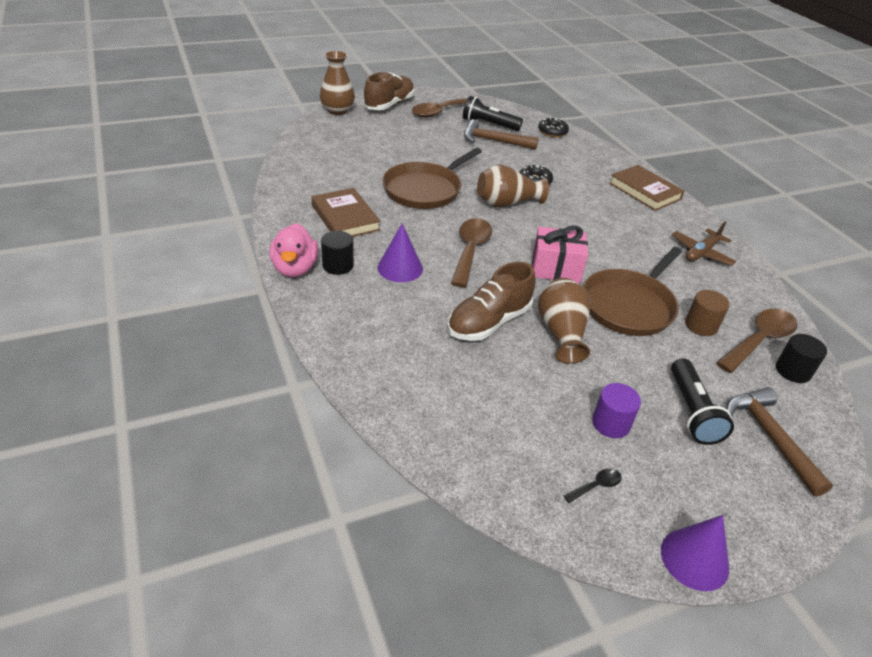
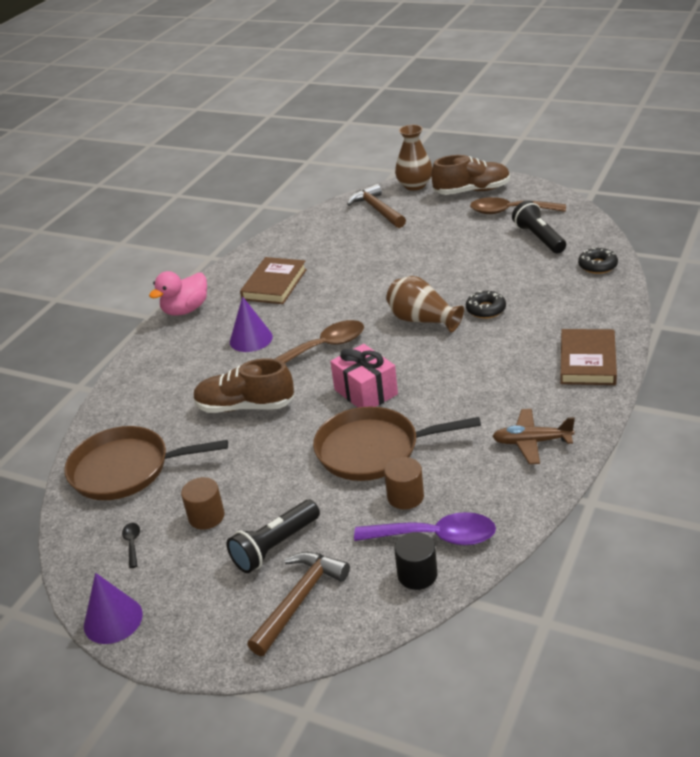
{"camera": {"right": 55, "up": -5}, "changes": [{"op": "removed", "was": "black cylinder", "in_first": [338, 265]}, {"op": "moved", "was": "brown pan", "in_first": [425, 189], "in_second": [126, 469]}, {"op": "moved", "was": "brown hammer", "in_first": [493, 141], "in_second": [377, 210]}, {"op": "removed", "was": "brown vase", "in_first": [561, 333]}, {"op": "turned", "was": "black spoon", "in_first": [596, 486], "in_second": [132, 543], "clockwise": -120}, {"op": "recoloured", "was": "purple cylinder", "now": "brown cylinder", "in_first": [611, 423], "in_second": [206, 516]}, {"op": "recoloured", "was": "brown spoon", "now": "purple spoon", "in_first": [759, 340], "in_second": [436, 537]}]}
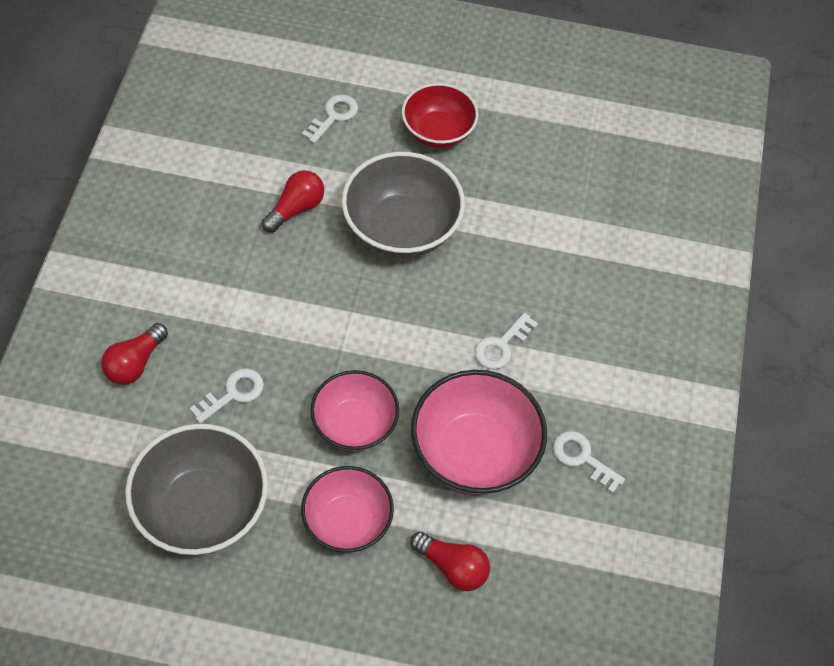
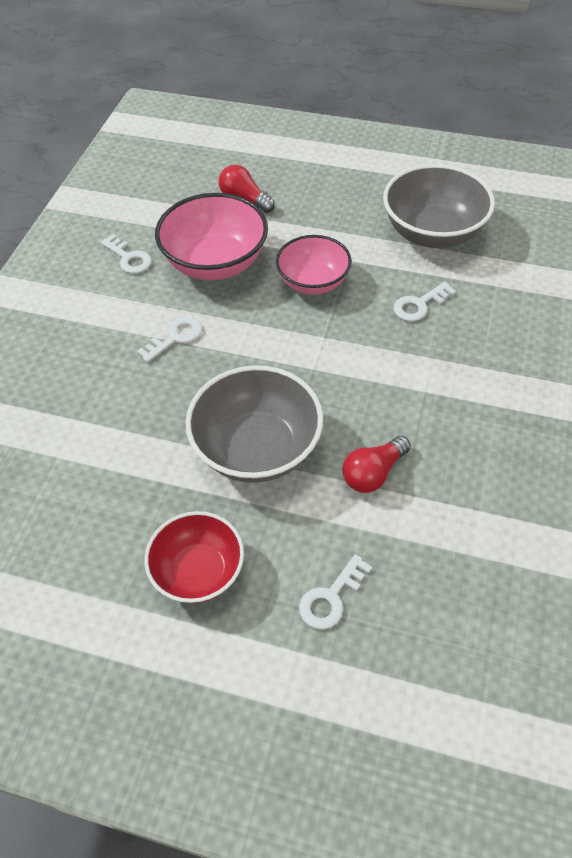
{"camera": {"right": -170, "up": -5}, "changes": [{"op": "removed", "was": "red light bulb", "in_first": [135, 363]}, {"op": "removed", "was": "pink bowl", "in_first": [347, 522]}]}
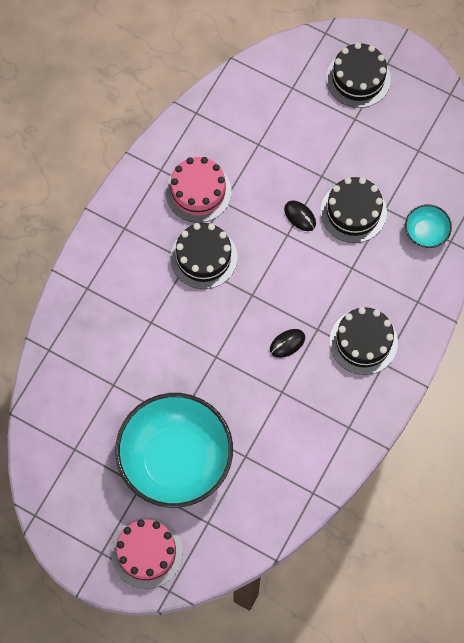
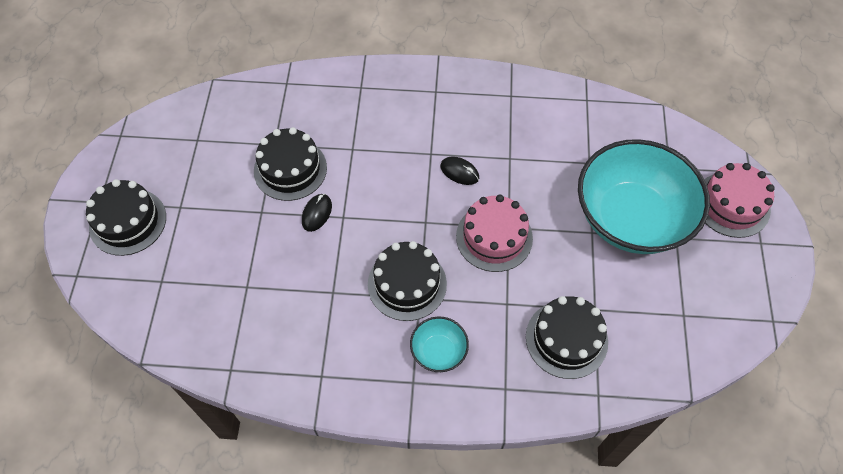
{"camera": {"right": -115, "up": -10}, "changes": [{"op": "moved", "was": "pink cake", "in_first": [198, 192], "in_second": [494, 237]}, {"op": "moved", "was": "black cake", "in_first": [363, 342], "in_second": [566, 339]}, {"op": "moved", "was": "turquoise bowl", "in_first": [426, 232], "in_second": [438, 351]}]}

▬▬▬

#### WHAT YOU ARE ASKED TO DO
Copy out, from the material above, each line where the word "removed" is present.

#### YOUR RESPONSE
{"camera": {"right": 55, "up": -5}, "changes": [{"op": "removed", "was": "black cylinder", "in_first": [338, 265]}, {"op": "moved", "was": "brown pan", "in_first": [425, 189], "in_second": [126, 469]}, {"op": "moved", "was": "brown hammer", "in_first": [493, 141], "in_second": [377, 210]}, {"op": "removed", "was": "brown vase", "in_first": [561, 333]}, {"op": "turned", "was": "black spoon", "in_first": [596, 486], "in_second": [132, 543], "clockwise": -120}, {"op": "recoloured", "was": "purple cylinder", "now": "brown cylinder", "in_first": [611, 423], "in_second": [206, 516]}, {"op": "recoloured", "was": "brown spoon", "now": "purple spoon", "in_first": [759, 340], "in_second": [436, 537]}]}
{"camera": {"right": -170, "up": -5}, "changes": [{"op": "removed", "was": "red light bulb", "in_first": [135, 363]}, {"op": "removed", "was": "pink bowl", "in_first": [347, 522]}]}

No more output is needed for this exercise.